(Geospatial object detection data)

————————

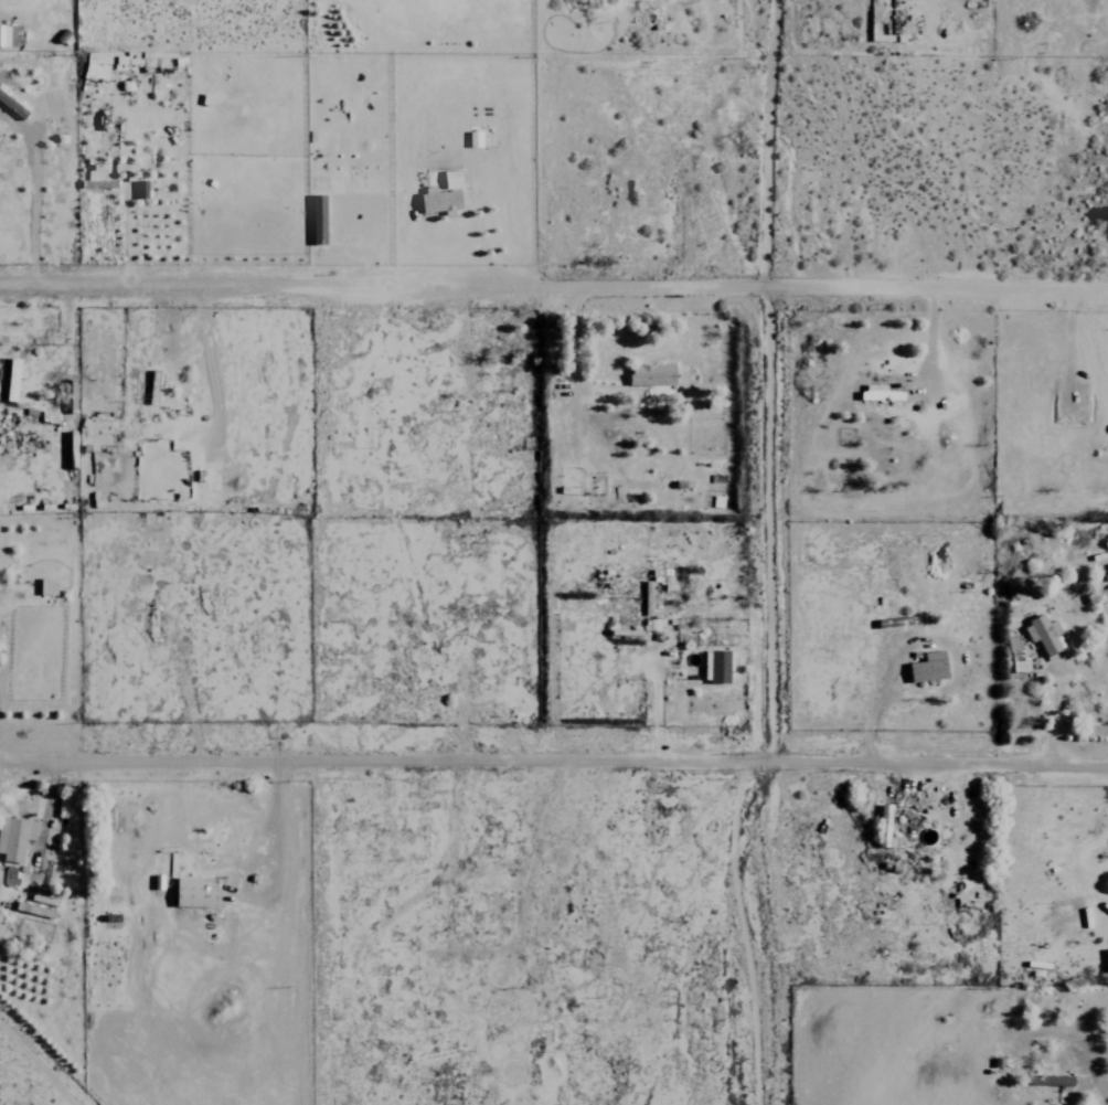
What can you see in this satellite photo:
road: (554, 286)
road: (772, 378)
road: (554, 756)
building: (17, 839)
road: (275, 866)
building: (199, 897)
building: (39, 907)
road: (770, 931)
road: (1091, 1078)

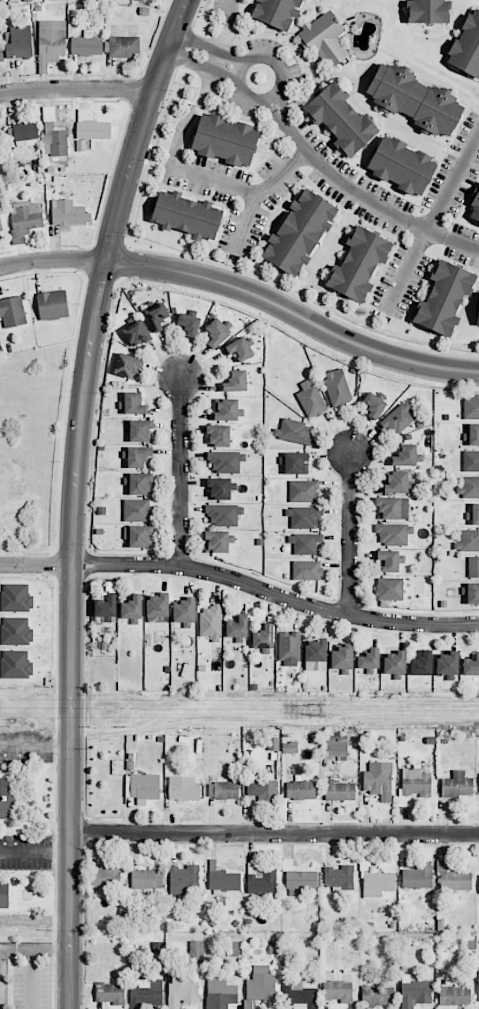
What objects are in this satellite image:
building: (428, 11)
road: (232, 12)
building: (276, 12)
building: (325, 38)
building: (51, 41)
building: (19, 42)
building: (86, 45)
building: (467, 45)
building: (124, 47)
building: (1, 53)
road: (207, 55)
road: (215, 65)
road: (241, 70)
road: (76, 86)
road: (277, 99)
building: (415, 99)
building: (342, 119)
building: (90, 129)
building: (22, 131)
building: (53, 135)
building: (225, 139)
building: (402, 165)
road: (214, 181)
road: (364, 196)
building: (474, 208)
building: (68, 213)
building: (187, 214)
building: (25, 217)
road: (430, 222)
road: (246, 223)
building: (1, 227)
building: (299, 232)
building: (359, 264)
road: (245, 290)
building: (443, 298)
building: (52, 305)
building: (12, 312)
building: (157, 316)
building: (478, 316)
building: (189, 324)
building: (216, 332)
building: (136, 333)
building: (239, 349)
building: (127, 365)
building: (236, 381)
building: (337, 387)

————————

● **Prompt**: Your answer must be a verbatim copy of the entries above, with no images included.

● **Response to the exercise**:
What can you see in this satellite photo:
road: (554, 286)
road: (772, 378)
road: (554, 756)
building: (17, 839)
road: (275, 866)
building: (199, 897)
building: (39, 907)
road: (770, 931)
road: (1091, 1078)

What objects are in this satellite image:
building: (428, 11)
road: (232, 12)
building: (276, 12)
building: (325, 38)
building: (51, 41)
building: (19, 42)
building: (86, 45)
building: (467, 45)
building: (124, 47)
building: (1, 53)
road: (207, 55)
road: (215, 65)
road: (241, 70)
road: (76, 86)
road: (277, 99)
building: (415, 99)
building: (342, 119)
building: (90, 129)
building: (22, 131)
building: (53, 135)
building: (225, 139)
building: (402, 165)
road: (214, 181)
road: (364, 196)
building: (474, 208)
building: (68, 213)
building: (187, 214)
building: (25, 217)
road: (430, 222)
road: (246, 223)
building: (1, 227)
building: (299, 232)
building: (359, 264)
road: (245, 290)
building: (443, 298)
building: (52, 305)
building: (12, 312)
building: (157, 316)
building: (478, 316)
building: (189, 324)
building: (216, 332)
building: (136, 333)
building: (239, 349)
building: (127, 365)
building: (236, 381)
building: (337, 387)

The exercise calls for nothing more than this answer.